• _Activity_
Look through the entries that follow and return each line that has the string "none".

--------------------------------------------------

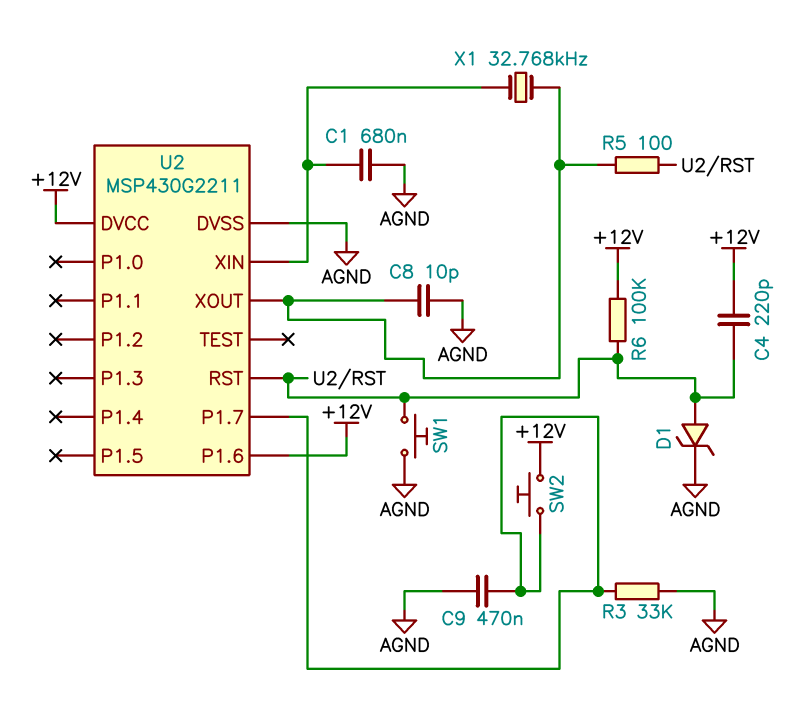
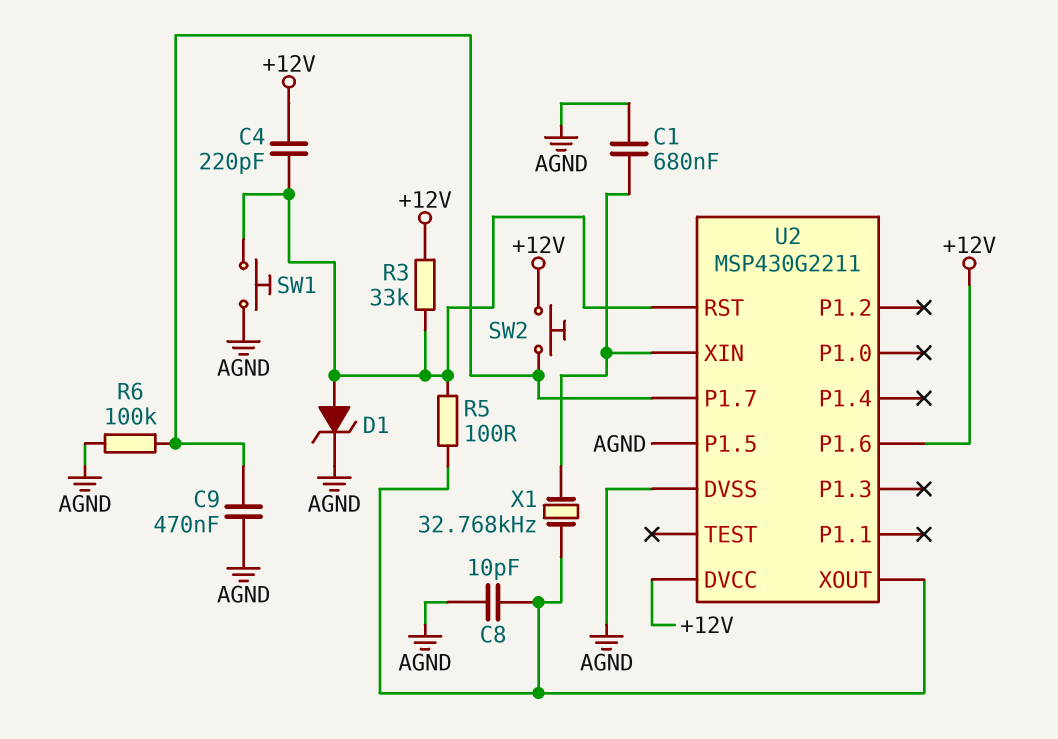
R3: 33k (AGND, U2/P1.7) -> 33k (+12V, U2/RST)
R6: 100k (+12V, U2/RST) -> 100k (AGND, U2/P1.7)
U2 pin P1.5: none -> AGND

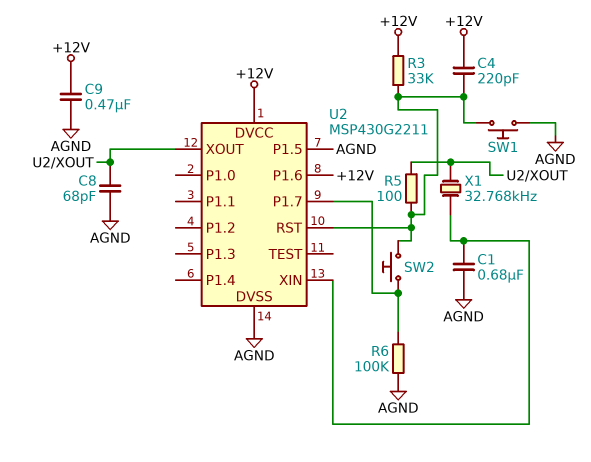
C8: 10pF (AGND, U2/XOUT) -> 68pF (AGND, U2/XOUT)
C9: 470nF (AGND, U2/P1.7) -> 470nF (+12V, AGND)
D1: zener (A U2/RST, K AGND) -> none
SW2: button (+12V, U2/P1.7) -> button (U2/P1.7, U2/RST)

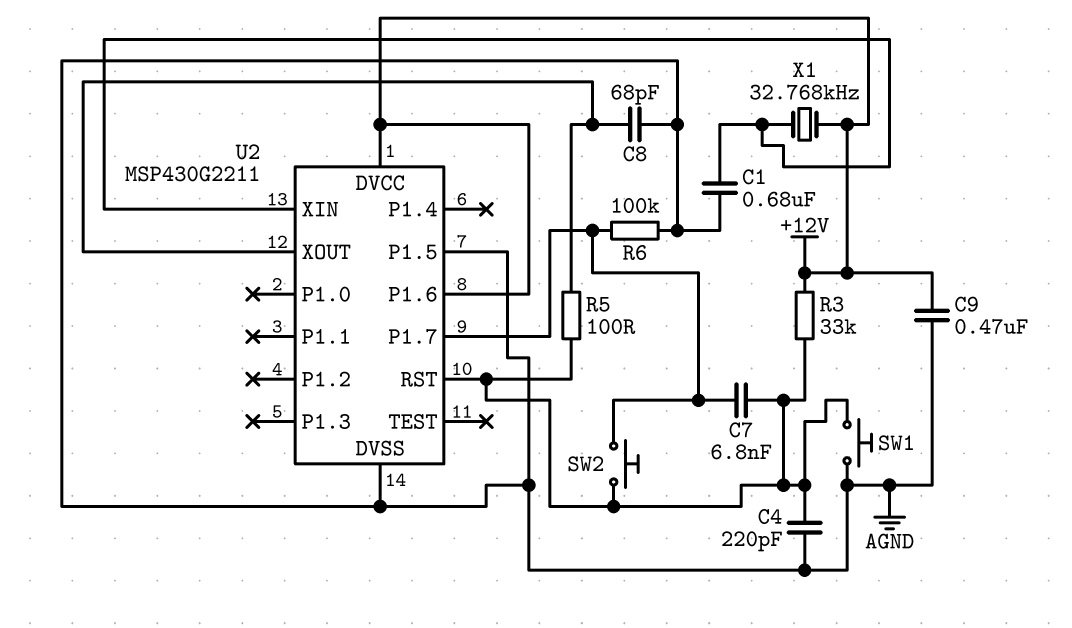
C4: 220pF (+12V, U2/RST) -> 220pF (AGND, U2/RST)
C7: none -> 6.8nF (U2/P1.7, U2/RST)
X1: 32.768kHz (U2/XIN, U2/XOUT) -> 32.768kHz (+12V, U2/XIN)

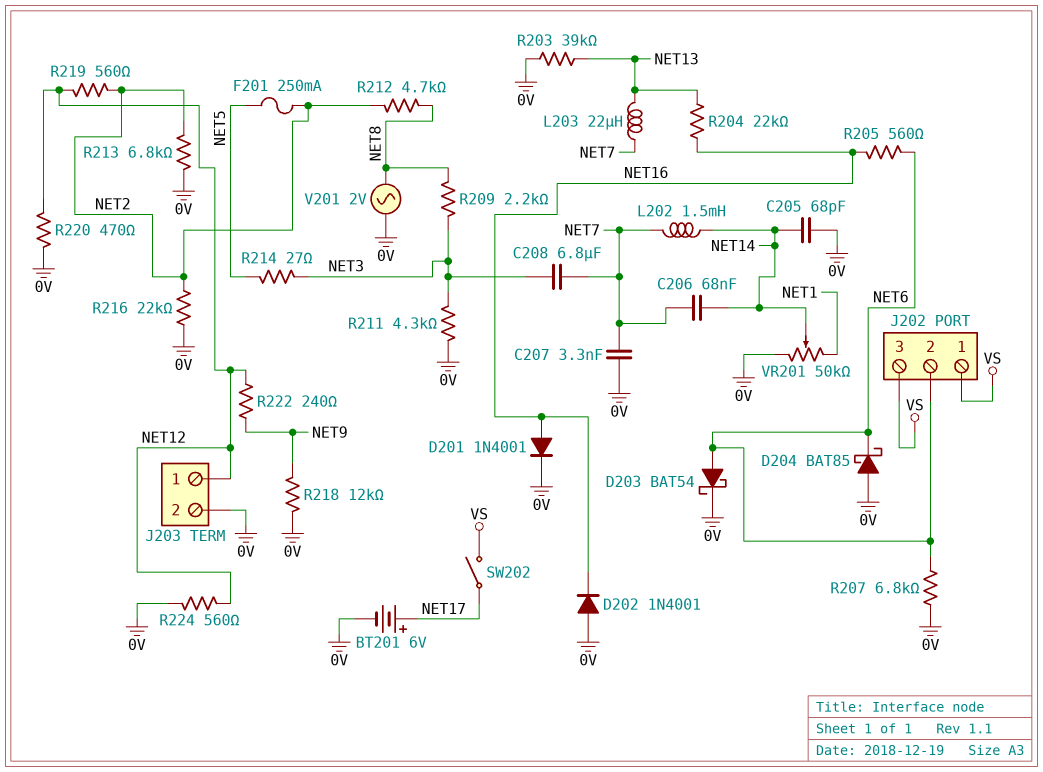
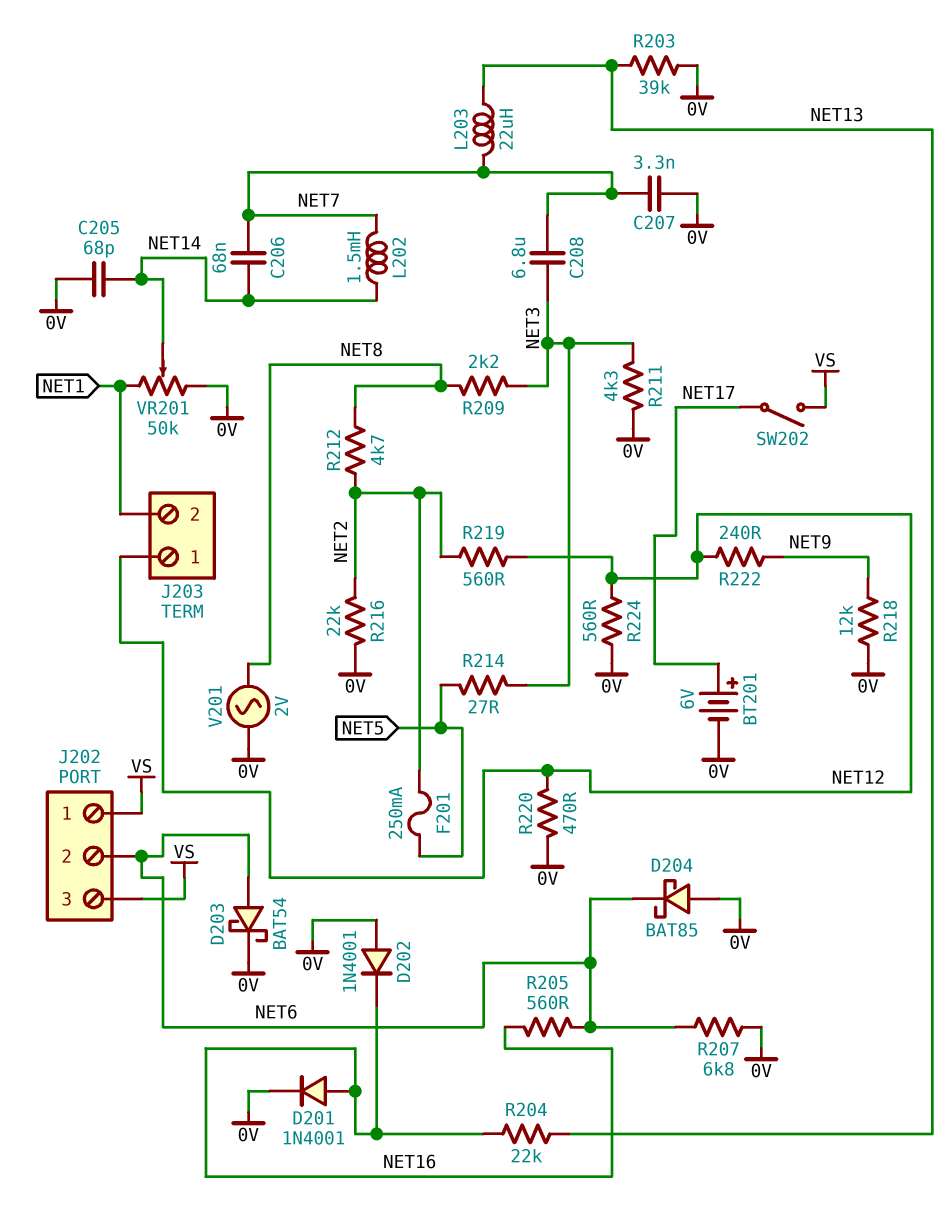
J203 pin 2: 0V -> NET1
R213: 6.8k (0V, NET2) -> none

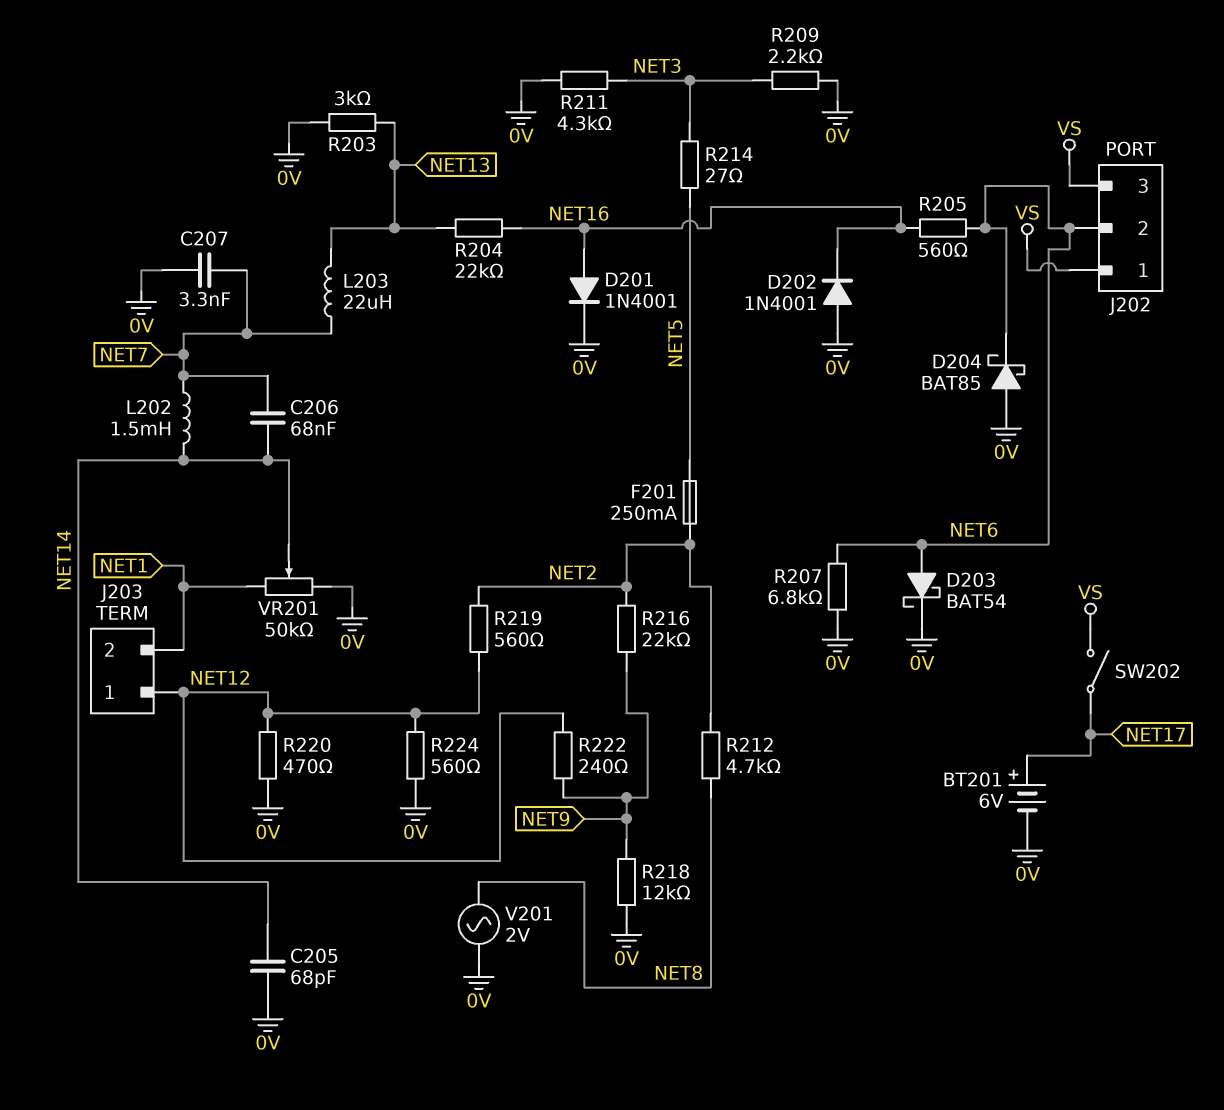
C208: 6.8uF (NET3, NET7) -> none
R203: 39k (0V, NET13) -> 3k (0V, NET13)
R209: 2.2k (NET3, NET8) -> 2.2k (0V, NET3)
R216: 22k (0V, NET2) -> 22k (NET2, NET9)

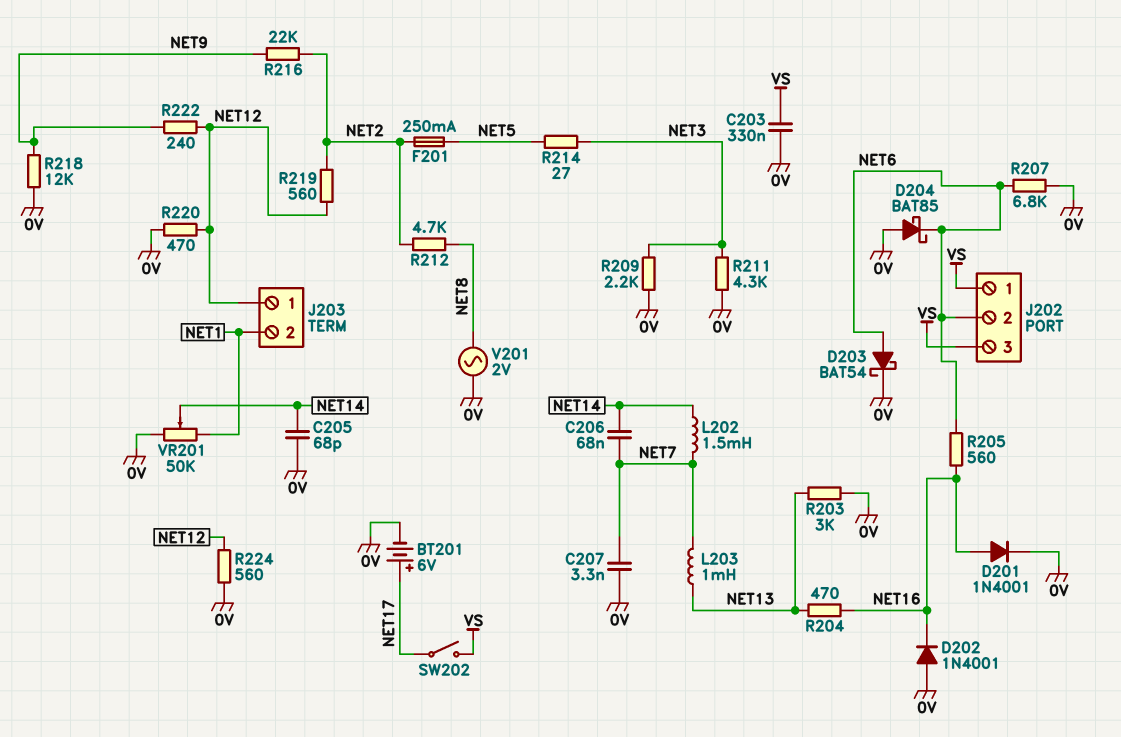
C203: none -> 330nF (0V, VS)
L203: 22uH (NET7, NET13) -> 1mH (NET7, NET13)
R204: 22k (NET13, NET16) -> 470 (NET13, NET16)

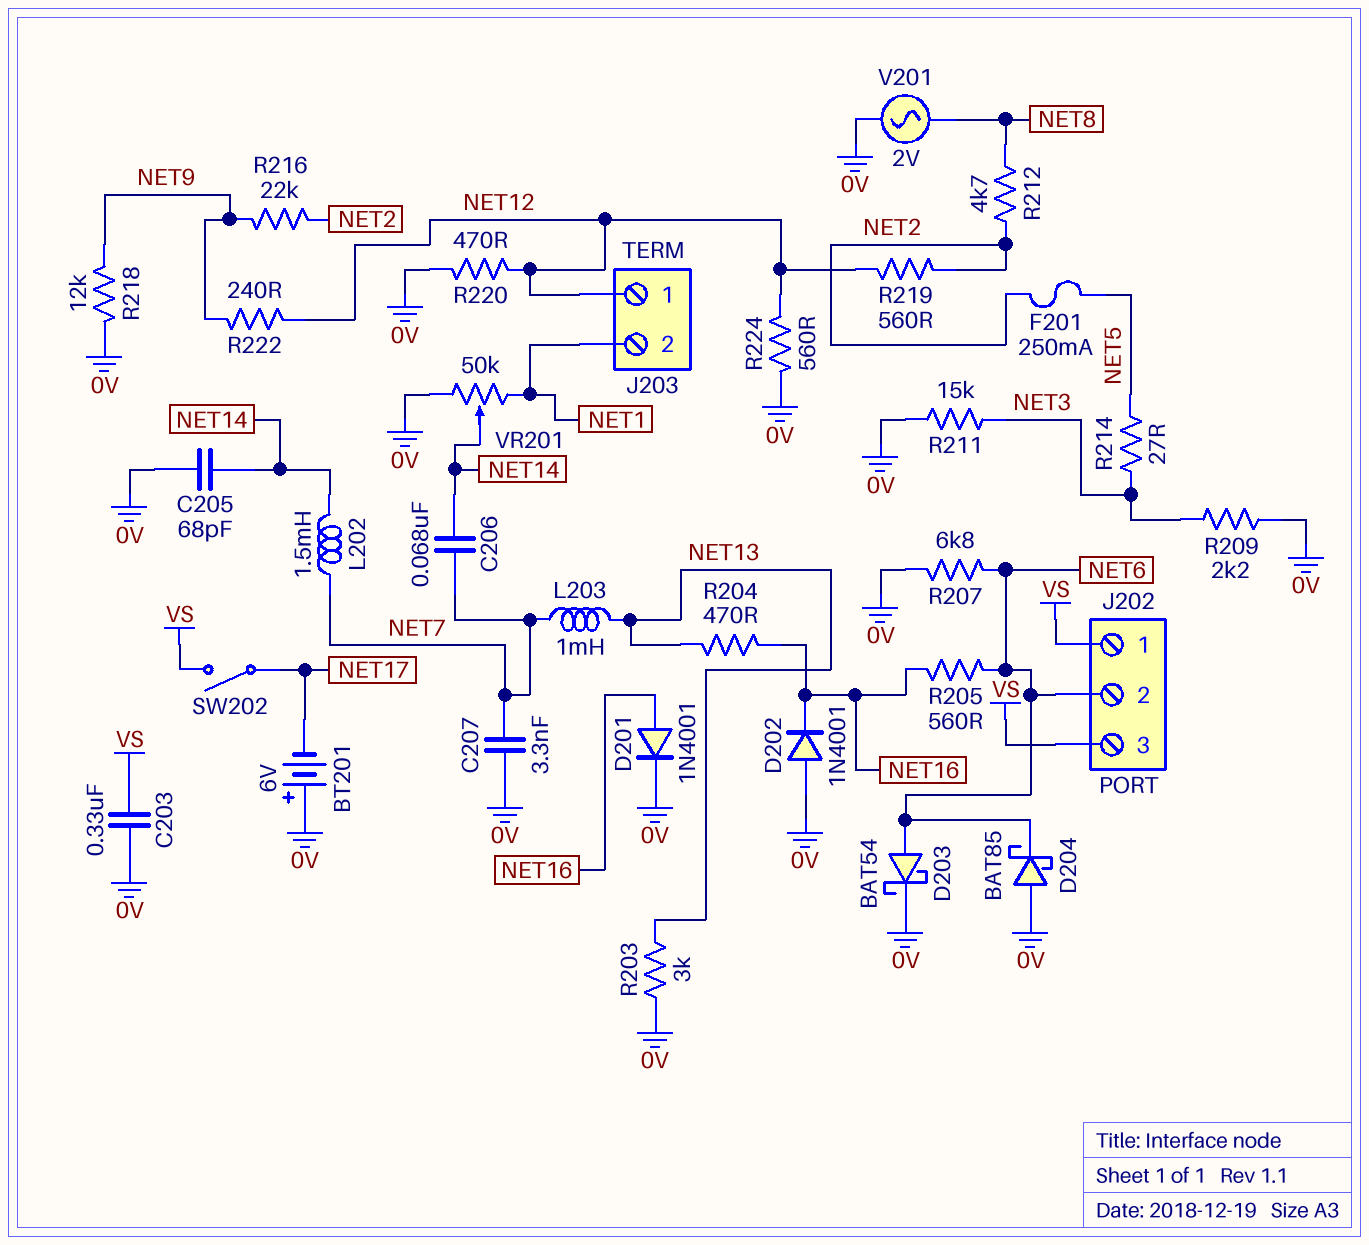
BT201: 6V (plus NET17, minus 0V) -> 6V (plus 0V, minus NET17)
R211: 4.3k (0V, NET3) -> 15k (0V, NET3)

--------------------------------------------------

• _Written response_
U2 pin P1.5: none -> AGND
D1: zener (A U2/RST, K AGND) -> none
C7: none -> 6.8nF (U2/P1.7, U2/RST)
R213: 6.8k (0V, NET2) -> none
C208: 6.8uF (NET3, NET7) -> none
C203: none -> 330nF (0V, VS)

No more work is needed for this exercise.